#### [What this task involves]
How many of the lines below contain the string "kern"? Reply with the number only.

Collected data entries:
##############################
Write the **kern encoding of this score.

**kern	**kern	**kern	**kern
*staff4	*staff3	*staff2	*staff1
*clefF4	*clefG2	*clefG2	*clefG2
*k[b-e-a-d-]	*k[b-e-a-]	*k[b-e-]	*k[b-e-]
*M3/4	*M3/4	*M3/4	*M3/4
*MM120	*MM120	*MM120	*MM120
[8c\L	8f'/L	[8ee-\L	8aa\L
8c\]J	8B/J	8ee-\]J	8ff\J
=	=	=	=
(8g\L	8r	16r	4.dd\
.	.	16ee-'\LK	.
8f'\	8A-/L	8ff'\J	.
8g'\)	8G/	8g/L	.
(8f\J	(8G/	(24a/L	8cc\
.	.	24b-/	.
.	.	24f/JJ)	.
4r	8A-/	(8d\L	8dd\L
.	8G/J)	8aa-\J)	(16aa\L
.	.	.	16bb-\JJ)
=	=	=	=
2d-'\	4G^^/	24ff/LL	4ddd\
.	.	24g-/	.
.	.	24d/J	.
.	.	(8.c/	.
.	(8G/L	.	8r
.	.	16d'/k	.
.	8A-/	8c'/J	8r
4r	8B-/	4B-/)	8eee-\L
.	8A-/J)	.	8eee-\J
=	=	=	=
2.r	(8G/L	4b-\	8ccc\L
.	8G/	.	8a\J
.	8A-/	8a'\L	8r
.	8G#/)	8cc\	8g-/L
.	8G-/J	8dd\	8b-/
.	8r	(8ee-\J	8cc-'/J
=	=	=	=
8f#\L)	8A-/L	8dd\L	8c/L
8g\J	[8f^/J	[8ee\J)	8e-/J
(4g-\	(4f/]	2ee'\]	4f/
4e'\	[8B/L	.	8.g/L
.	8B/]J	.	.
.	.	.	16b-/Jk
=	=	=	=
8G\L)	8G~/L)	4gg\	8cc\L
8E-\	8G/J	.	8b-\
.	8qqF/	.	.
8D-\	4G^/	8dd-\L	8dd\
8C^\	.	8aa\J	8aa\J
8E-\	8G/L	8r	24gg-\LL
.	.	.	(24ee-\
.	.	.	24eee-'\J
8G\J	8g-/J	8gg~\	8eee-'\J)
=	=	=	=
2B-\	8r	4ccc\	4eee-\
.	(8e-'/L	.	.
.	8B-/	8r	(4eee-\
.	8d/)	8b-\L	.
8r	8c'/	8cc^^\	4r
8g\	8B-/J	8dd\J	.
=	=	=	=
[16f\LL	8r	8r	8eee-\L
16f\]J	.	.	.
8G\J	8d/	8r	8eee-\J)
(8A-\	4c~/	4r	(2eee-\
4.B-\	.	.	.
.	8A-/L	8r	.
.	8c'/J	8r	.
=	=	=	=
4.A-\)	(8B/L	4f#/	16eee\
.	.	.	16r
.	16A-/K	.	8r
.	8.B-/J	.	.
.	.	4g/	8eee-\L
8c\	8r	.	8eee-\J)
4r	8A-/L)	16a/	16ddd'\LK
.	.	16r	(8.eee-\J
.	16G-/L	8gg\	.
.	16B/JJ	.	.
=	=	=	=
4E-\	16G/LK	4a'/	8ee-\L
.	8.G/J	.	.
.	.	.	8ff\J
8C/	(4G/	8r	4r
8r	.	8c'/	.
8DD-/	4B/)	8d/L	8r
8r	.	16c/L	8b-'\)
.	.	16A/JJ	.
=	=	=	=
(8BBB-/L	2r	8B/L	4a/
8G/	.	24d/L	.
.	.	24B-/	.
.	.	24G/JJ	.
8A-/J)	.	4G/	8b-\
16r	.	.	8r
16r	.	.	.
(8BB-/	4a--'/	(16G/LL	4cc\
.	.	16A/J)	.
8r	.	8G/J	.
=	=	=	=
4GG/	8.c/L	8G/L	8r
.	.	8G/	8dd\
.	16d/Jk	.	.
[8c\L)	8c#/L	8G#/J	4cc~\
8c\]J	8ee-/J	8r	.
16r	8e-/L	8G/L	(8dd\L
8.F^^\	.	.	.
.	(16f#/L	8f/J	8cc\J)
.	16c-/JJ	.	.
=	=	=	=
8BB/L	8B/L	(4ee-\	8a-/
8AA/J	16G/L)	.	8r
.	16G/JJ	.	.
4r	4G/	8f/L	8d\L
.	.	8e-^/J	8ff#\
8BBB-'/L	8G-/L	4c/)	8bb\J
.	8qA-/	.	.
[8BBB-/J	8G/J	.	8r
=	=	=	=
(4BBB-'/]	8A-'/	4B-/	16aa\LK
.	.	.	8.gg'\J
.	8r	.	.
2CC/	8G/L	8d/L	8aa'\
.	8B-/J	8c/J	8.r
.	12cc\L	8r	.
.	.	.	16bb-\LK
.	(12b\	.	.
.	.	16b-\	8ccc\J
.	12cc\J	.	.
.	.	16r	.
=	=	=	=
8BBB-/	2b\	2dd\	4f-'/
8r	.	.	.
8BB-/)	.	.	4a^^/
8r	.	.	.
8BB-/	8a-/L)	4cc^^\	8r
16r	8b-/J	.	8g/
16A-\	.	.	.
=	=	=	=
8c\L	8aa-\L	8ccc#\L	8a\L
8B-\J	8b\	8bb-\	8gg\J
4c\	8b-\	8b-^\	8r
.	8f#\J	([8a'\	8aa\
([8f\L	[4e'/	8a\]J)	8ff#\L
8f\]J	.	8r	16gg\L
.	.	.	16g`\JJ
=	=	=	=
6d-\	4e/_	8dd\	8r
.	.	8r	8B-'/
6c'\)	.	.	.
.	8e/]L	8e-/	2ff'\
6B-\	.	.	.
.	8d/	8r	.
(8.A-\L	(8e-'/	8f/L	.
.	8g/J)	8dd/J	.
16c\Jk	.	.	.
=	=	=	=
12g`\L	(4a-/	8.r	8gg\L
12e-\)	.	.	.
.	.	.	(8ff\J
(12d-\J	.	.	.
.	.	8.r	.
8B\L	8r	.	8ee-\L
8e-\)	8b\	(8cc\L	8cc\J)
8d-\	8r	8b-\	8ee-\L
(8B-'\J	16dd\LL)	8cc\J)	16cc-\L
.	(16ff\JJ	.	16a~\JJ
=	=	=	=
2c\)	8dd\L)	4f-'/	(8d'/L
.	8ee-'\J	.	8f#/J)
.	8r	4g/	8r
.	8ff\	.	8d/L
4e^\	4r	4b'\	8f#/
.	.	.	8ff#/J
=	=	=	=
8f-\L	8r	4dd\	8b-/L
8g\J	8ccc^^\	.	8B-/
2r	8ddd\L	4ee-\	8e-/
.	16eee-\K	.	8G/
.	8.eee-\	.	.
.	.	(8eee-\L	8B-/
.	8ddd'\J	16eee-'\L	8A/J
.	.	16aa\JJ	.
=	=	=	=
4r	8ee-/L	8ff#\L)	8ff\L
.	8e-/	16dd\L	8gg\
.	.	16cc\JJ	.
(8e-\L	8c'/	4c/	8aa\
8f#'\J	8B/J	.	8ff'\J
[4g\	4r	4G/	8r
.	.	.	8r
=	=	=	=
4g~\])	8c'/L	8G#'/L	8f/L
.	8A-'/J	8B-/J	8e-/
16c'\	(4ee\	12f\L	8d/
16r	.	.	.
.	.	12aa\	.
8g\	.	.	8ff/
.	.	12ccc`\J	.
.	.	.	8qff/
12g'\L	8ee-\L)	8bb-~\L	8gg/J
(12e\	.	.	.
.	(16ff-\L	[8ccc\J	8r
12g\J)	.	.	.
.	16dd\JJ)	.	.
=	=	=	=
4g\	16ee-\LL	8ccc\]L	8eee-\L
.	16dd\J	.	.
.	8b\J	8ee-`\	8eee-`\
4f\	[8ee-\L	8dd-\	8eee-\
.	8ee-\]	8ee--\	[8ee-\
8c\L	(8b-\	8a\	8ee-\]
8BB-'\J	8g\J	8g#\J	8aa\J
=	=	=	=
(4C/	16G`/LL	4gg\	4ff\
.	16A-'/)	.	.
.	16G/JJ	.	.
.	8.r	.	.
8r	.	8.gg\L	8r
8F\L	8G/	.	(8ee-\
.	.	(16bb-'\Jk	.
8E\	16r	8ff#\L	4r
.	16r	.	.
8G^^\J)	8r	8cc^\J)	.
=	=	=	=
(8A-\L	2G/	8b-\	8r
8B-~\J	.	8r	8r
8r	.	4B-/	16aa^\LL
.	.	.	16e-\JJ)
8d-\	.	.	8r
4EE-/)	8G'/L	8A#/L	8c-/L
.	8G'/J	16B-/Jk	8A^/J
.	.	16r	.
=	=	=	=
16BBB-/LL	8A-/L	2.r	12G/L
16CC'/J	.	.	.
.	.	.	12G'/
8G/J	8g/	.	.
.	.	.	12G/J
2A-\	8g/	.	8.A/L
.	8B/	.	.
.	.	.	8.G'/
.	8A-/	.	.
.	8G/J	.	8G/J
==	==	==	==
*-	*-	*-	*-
##############################
#### [Solution]
2